• **Your assignment**
Only lines containing "plus" are wanted from the data below. Copy those lines.

[Itemized modification records]
>>>>>
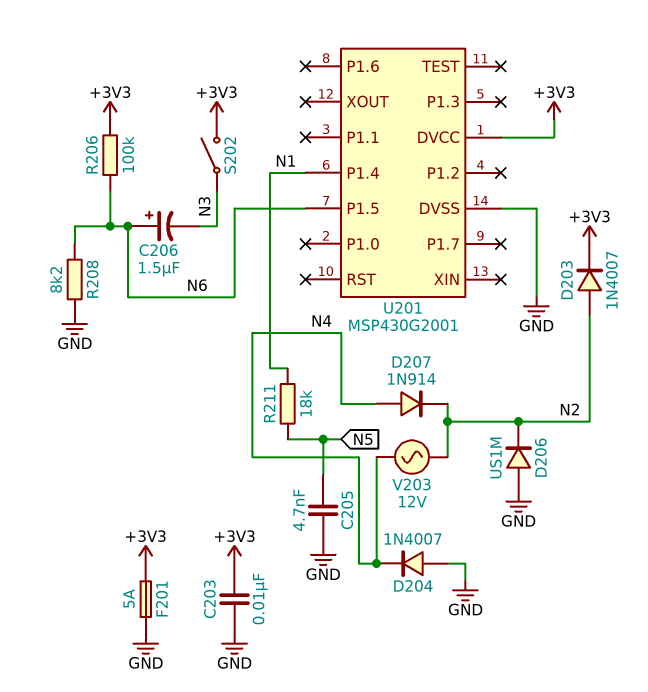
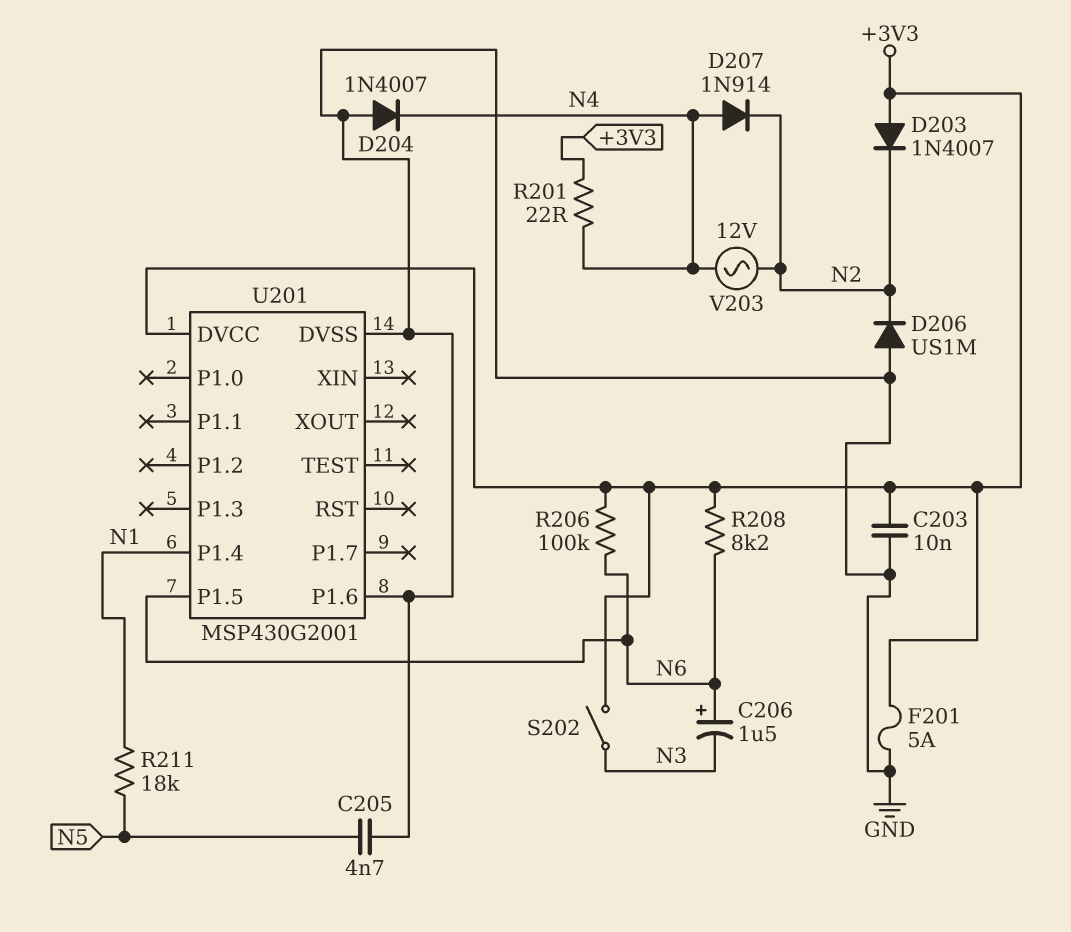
D203: diode 1N4007 (A N2, K +3V3) -> diode 1N4007 (A +3V3, K N2)
R201: none -> 22 (+3V3, N4)
R208: 8.2k (GND, N6) -> 8.2k (+3V3, N6)
U201 pin P1.6: none -> GND

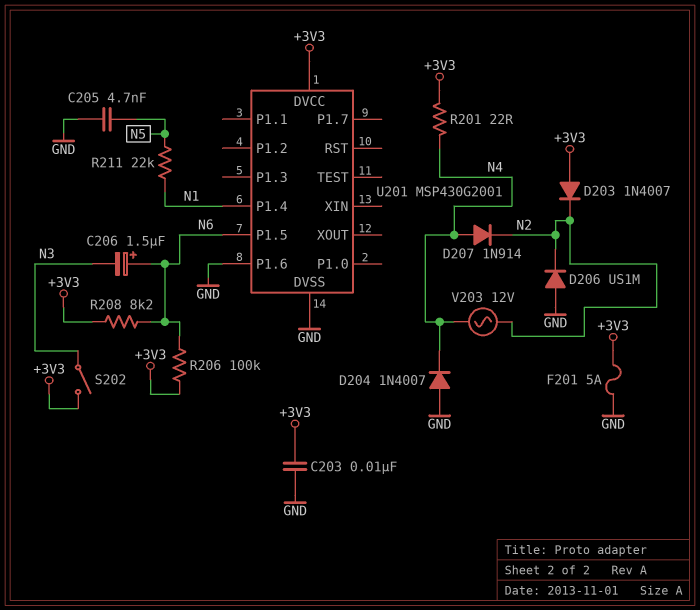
R211: 18k (N1, N5) -> 22k (N1, N5)

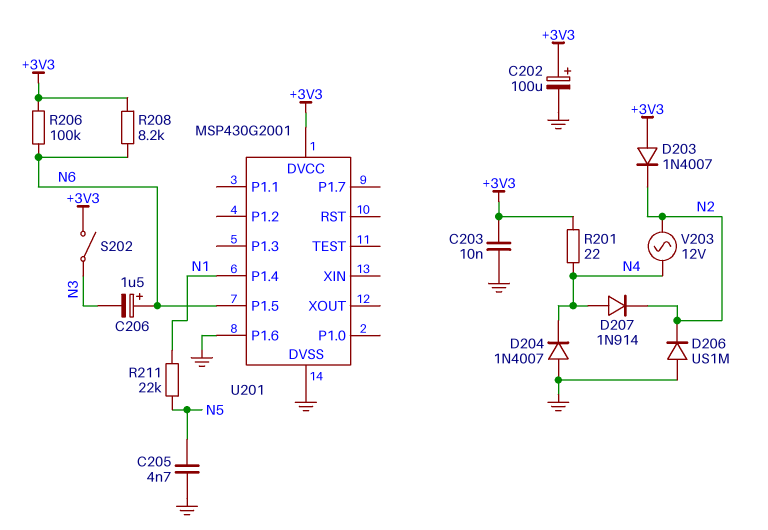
C202: none -> 100uF (plus +3V3, minus GND)
F201: 5A (+3V3, GND) -> none

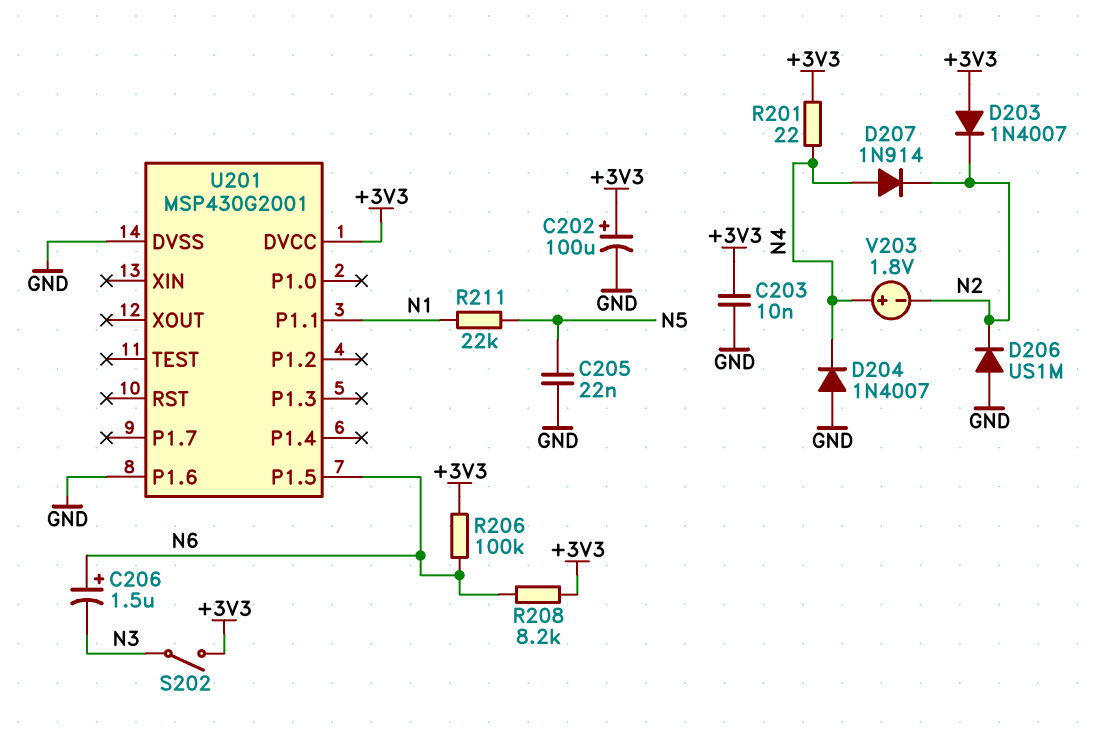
C205: 4.7nF (GND, N5) -> 22nF (GND, N5)
U201 pin P1.1: none -> N1
U201 pin P1.4: N1 -> none
V203: AC 12V (N2, N4) -> 1.8V (plus N4, minus N2)

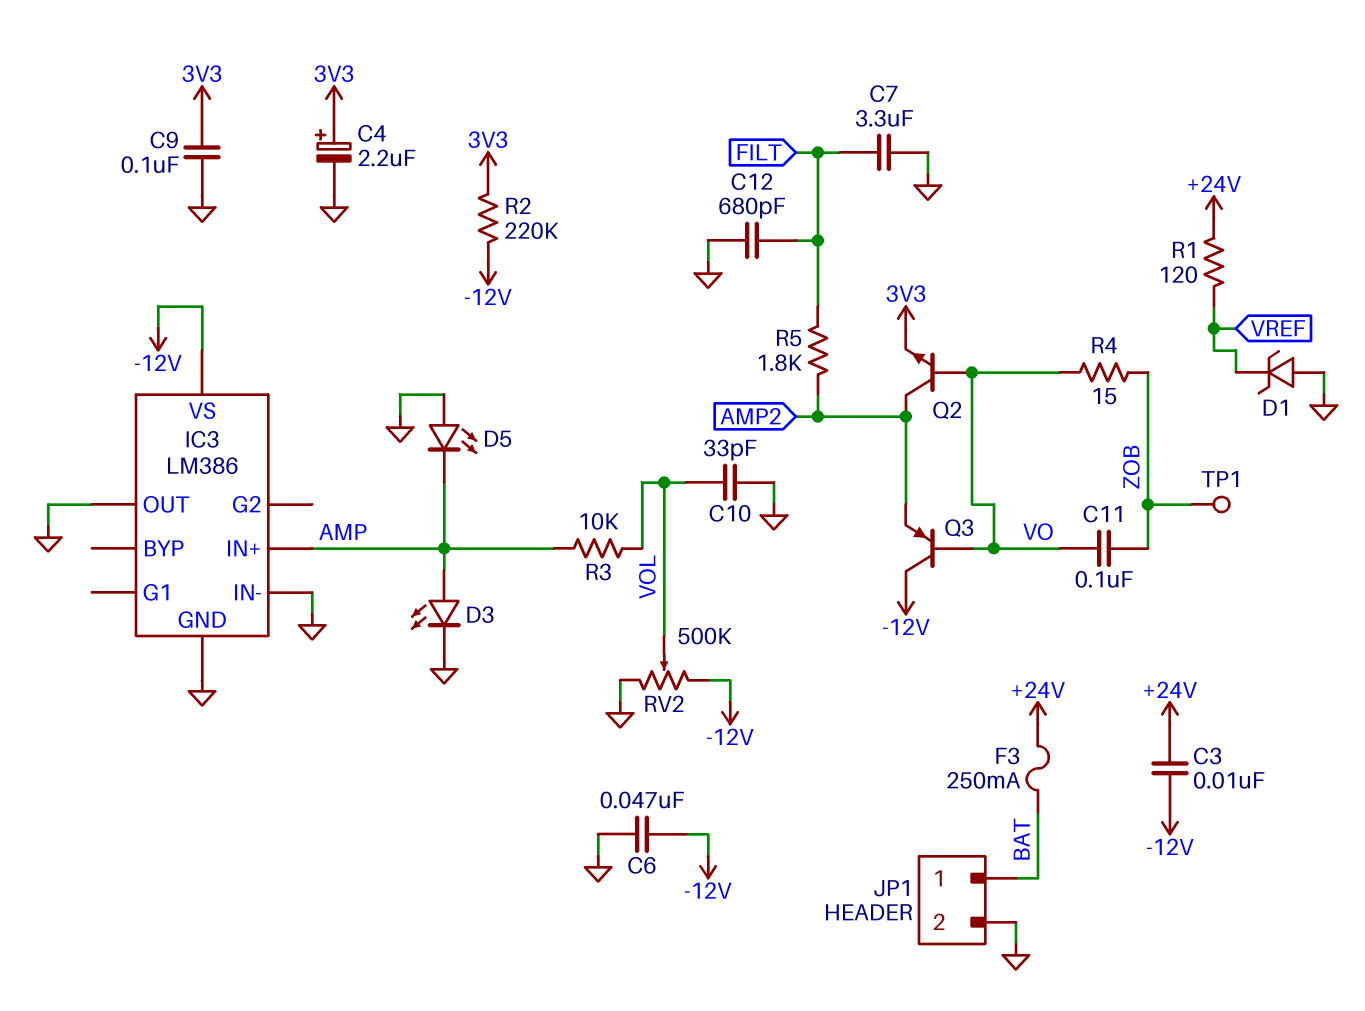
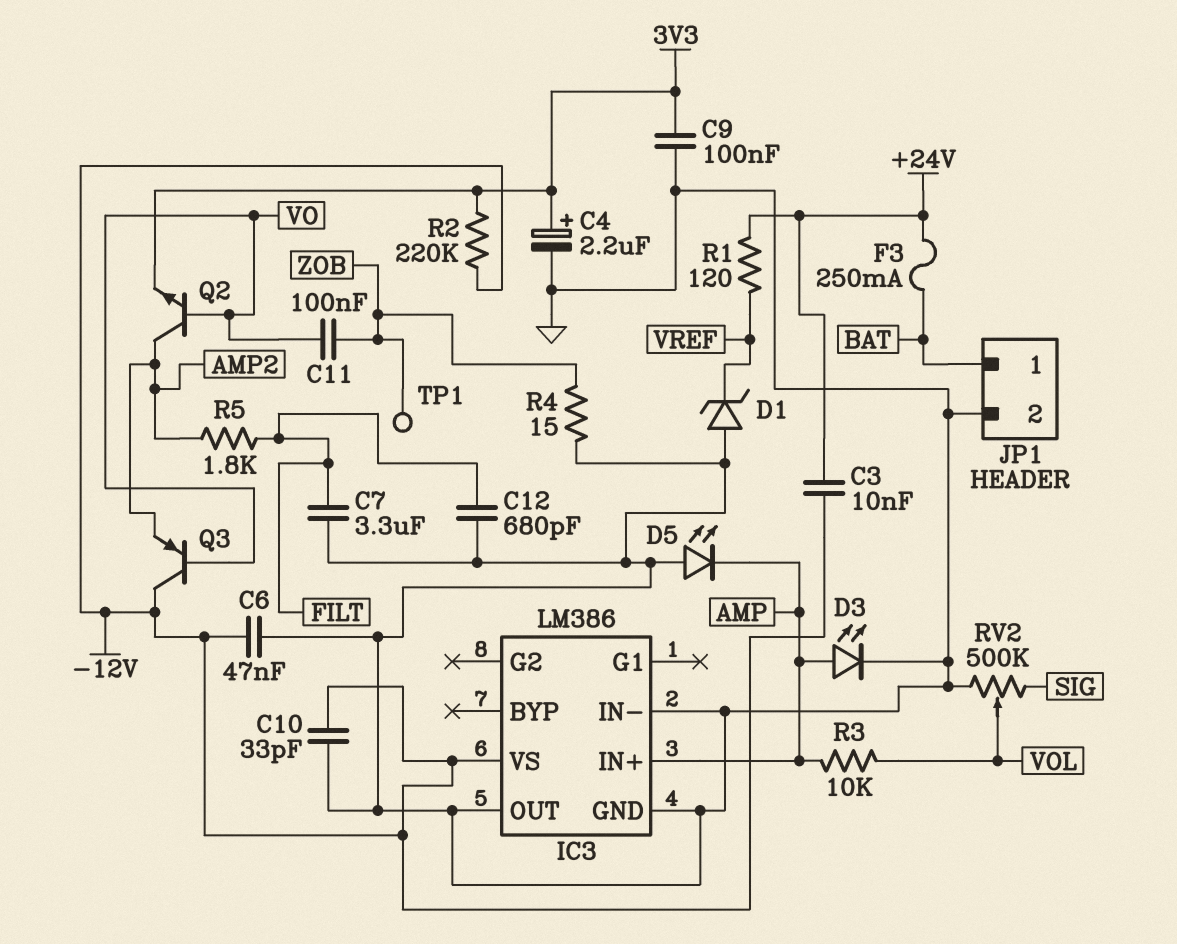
C10: 33pF (GND, VOL) -> 33pF (-12V, GND)
R4: 15 (VO, ZOB) -> 15 (GND, ZOB)
RV2: 500k (-12V, GND, wiper VOL) -> 500k (GND, SIG, wiper VOL)

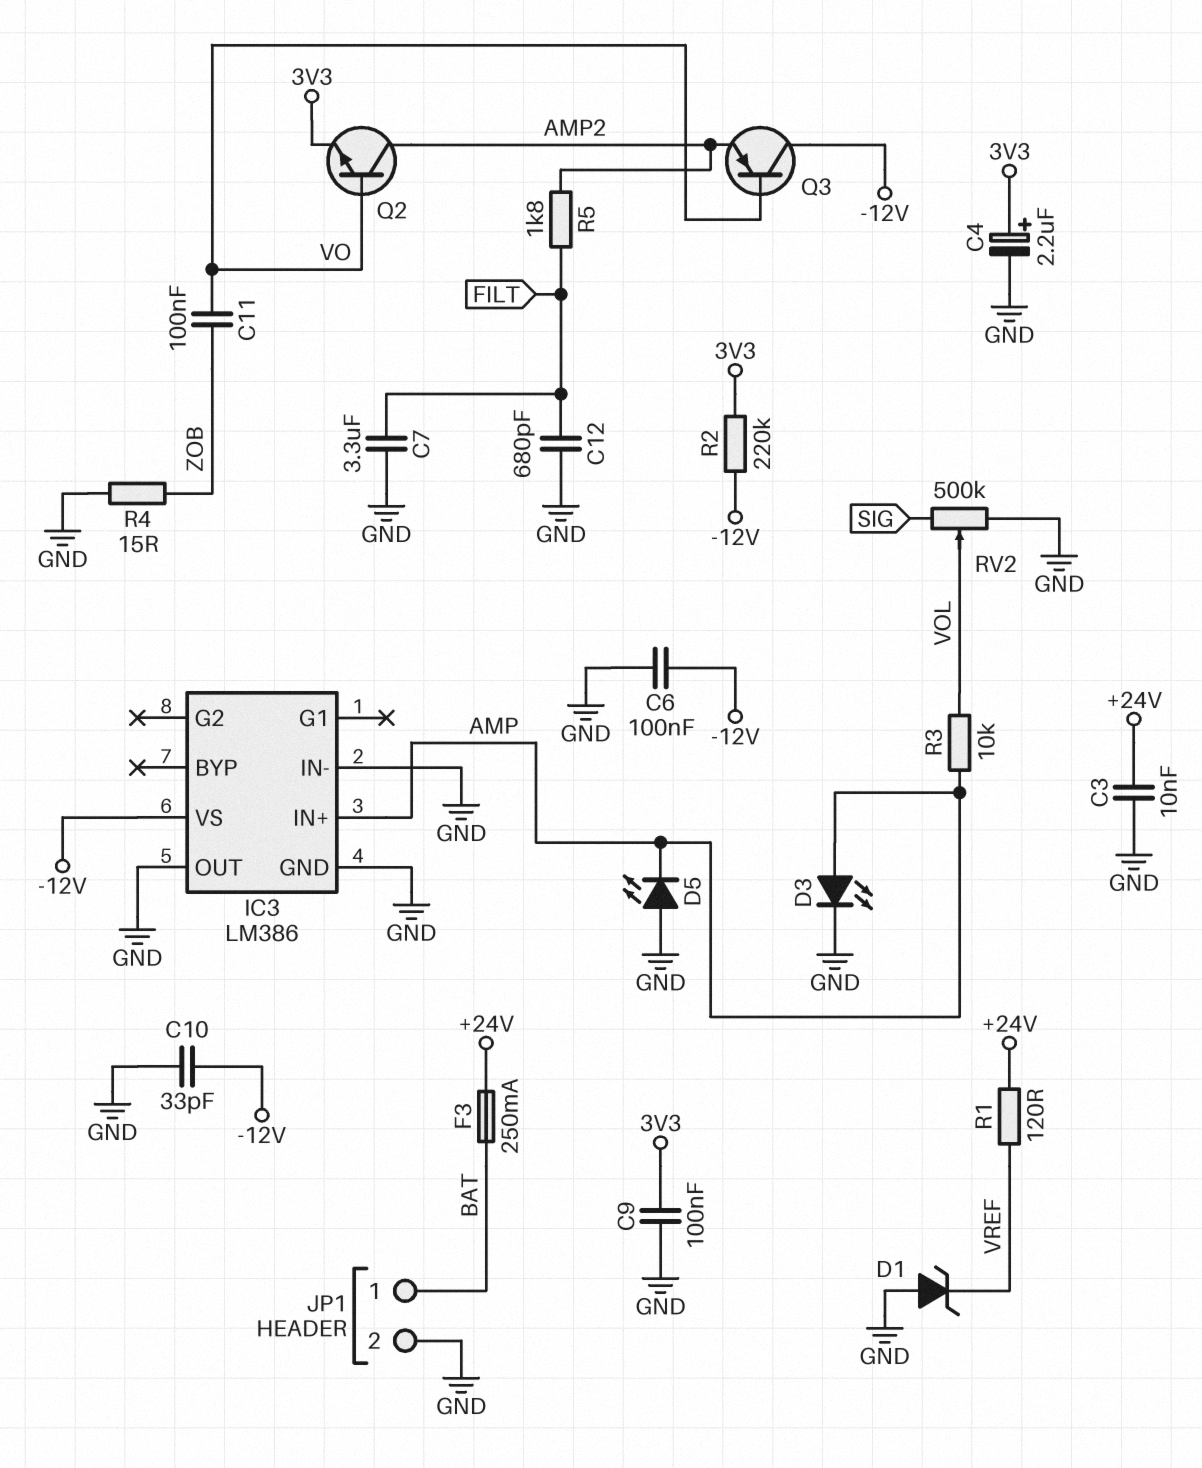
C3: 10nF (+24V, -12V) -> 10nF (+24V, GND)
C6: 47nF (-12V, GND) -> 100nF (-12V, GND)
TP1: test point (ZOB) -> none

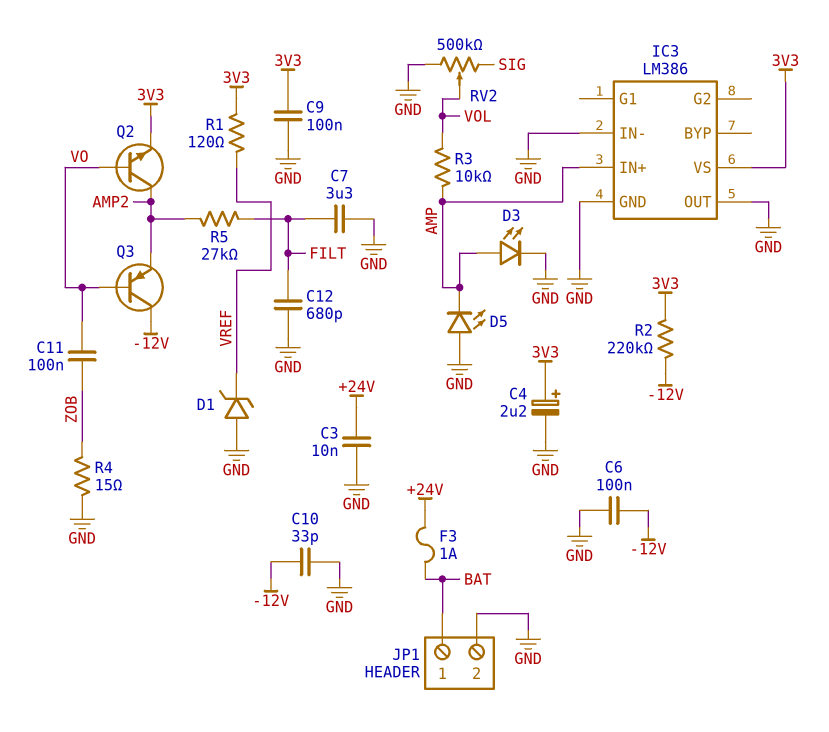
F3: 250mA (+24V, BAT) -> 1A (+24V, BAT)
IC3 pin VS: -12V -> 3V3
R1: 120 (+24V, VREF) -> 120 (3V3, VREF)
R5: 1.8k (AMP2, FILT) -> 27k (AMP2, FILT)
<<<<<
• **Expected output**
C202: none -> 100uF (plus +3V3, minus GND)
V203: AC 12V (N2, N4) -> 1.8V (plus N4, minus N2)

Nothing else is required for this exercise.